TASK STATEMENT: Nothing but the lines from the first line of the records through the line with "The GOLDEN BOOK at [416,400] appeared." should be output, exactly as written and free of pictures.

SOURCE MATERIAL:
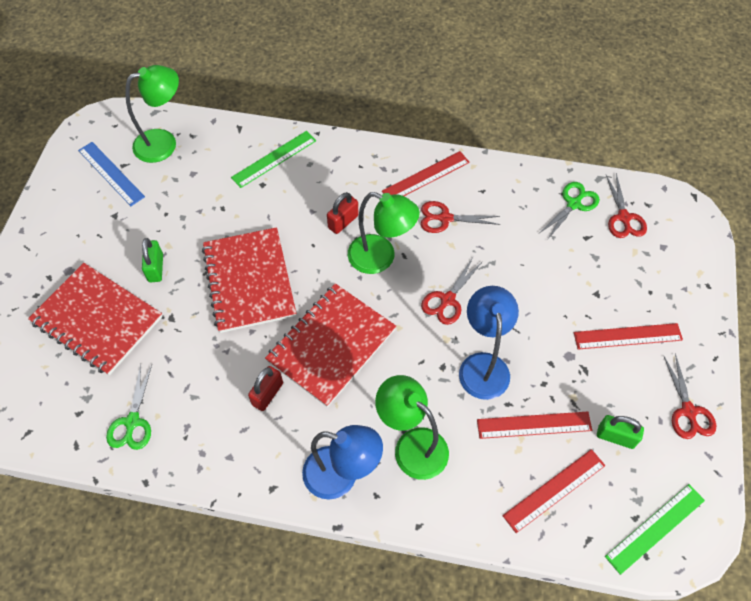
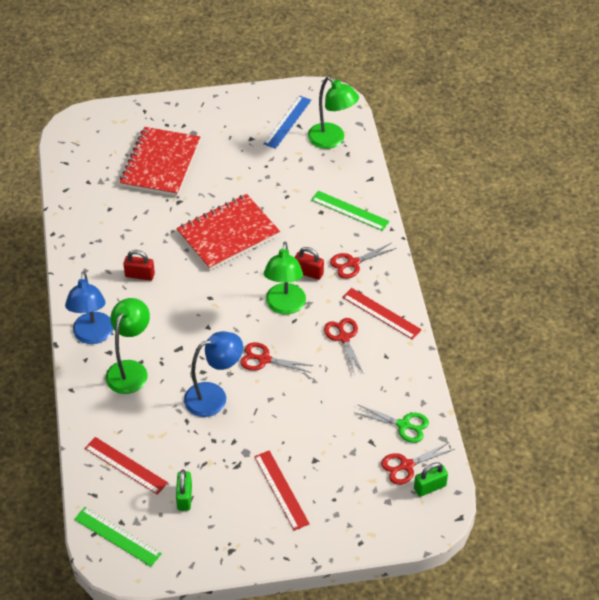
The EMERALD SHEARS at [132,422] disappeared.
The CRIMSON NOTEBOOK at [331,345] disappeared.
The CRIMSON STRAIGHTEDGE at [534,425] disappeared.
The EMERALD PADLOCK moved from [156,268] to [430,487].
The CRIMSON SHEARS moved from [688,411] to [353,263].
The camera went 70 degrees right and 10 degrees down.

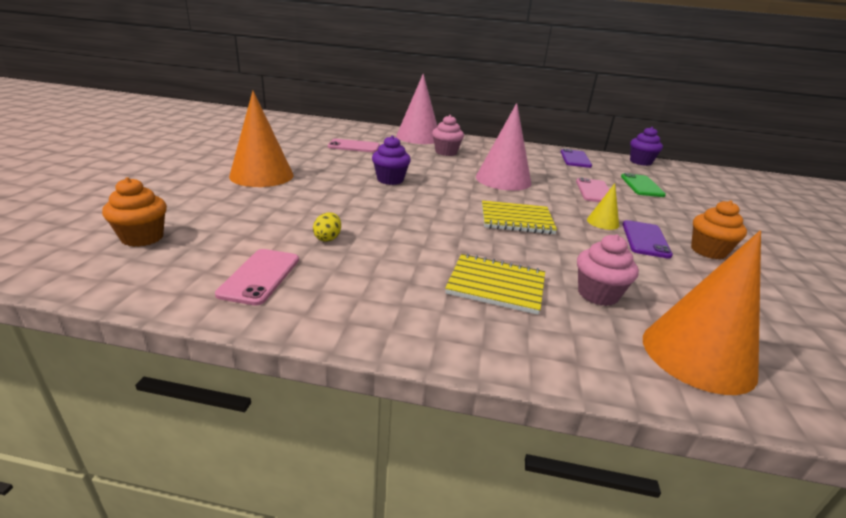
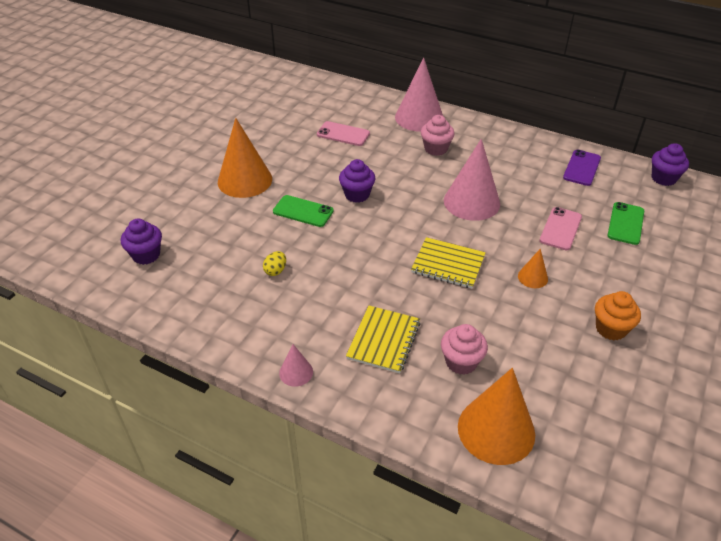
The ROSY MOBILE PHONE at [260,276] disappeared.
The PURPLE MOBILE PHONE at [645,239] disappeared.
The EMERALD MOBILE PHONE at [303,211] appeared.
The ROSY SOLID CONE at [296,372] appeared.
The BRIGHT ORANGE FAIRY CAKE at [142,238] became the PURPLE FAIRY CAKE at [146,255].
The GOLDEN SOLID CONE at [602,222] became the BRIGHT ORANGE SOLID CONE at [532,277].
The GOLDEN NOTEBOOK at [496,285] turned 75 degrees clockwise.
The camera went 20 degrees right and 15 degrees up.

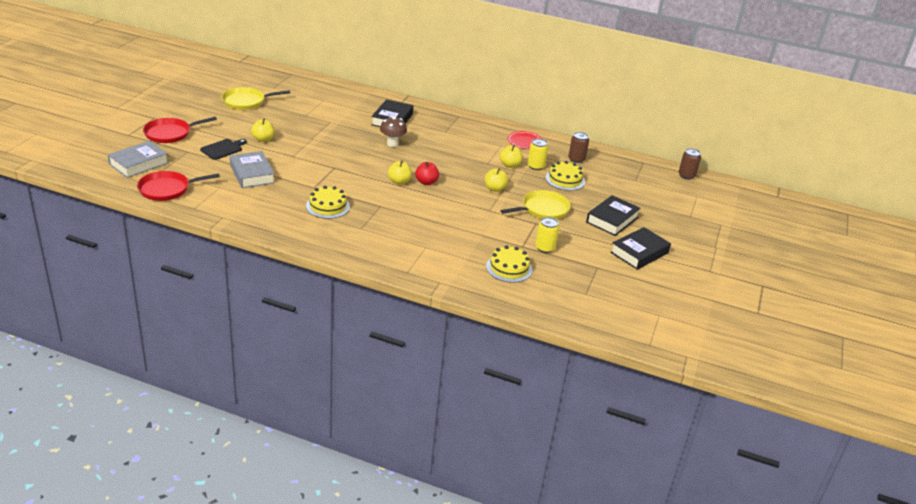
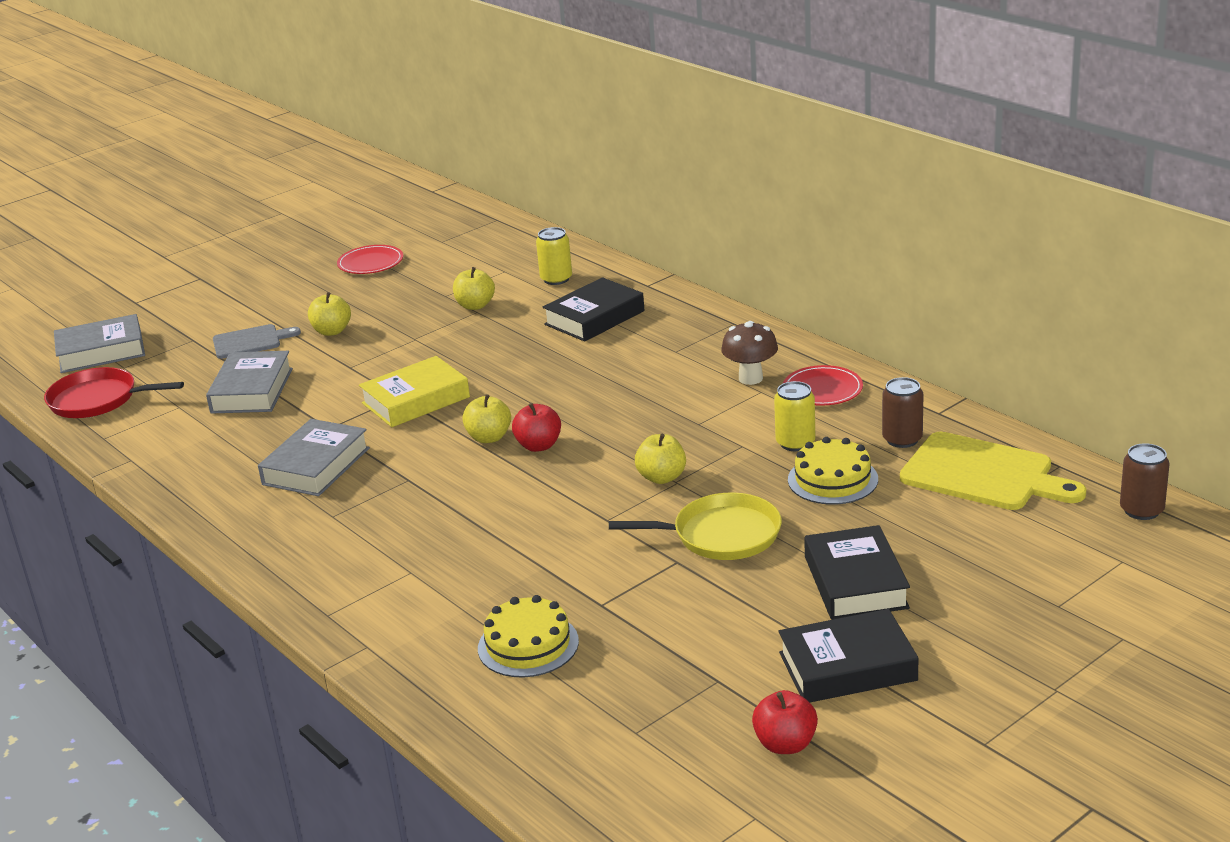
The CRIMSON PAN at [170,133] disappeared.
The GOLDEN BOOK at [416,400] appeared.
The CRIMSON APPLE at [785,744] appeared.
The GOLDEN BREAD BOARD at [983,474] appeared.
The BROWN MUSHROOM moved from [392,144] to [750,378].
The GOLDEN APPLE moved from [510,165] to [475,306].
The GOLDEN CAN moved from [545,248] to [556,279].
The GOLDEN PAN at [246,102] was replaced by the CRIMSON DINNER PLATE at [370,263].
The GOLDEN GATEAU at [328,206] was replaced by the ASH-GREY BOOK at [316,466].
The BLACK BREAD BOARD at [223,149] became the ASH-GREY BREAD BOARD at [250,342].
The BLACK BOOK at [612,220] turned 75 degrees counterclockwise.
The camera went 35 degrees right and 5 degrees down.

WRITTEN SOLUTION:
The EMERALD SHEARS at [132,422] disappeared.
The CRIMSON NOTEBOOK at [331,345] disappeared.
The CRIMSON STRAIGHTEDGE at [534,425] disappeared.
The EMERALD PADLOCK moved from [156,268] to [430,487].
The CRIMSON SHEARS moved from [688,411] to [353,263].
The camera went 70 degrees right and 10 degrees down.

The ROSY MOBILE PHONE at [260,276] disappeared.
The PURPLE MOBILE PHONE at [645,239] disappeared.
The EMERALD MOBILE PHONE at [303,211] appeared.
The ROSY SOLID CONE at [296,372] appeared.
The BRIGHT ORANGE FAIRY CAKE at [142,238] became the PURPLE FAIRY CAKE at [146,255].
The GOLDEN SOLID CONE at [602,222] became the BRIGHT ORANGE SOLID CONE at [532,277].
The GOLDEN NOTEBOOK at [496,285] turned 75 degrees clockwise.
The camera went 20 degrees right and 15 degrees up.

The CRIMSON PAN at [170,133] disappeared.
The GOLDEN BOOK at [416,400] appeared.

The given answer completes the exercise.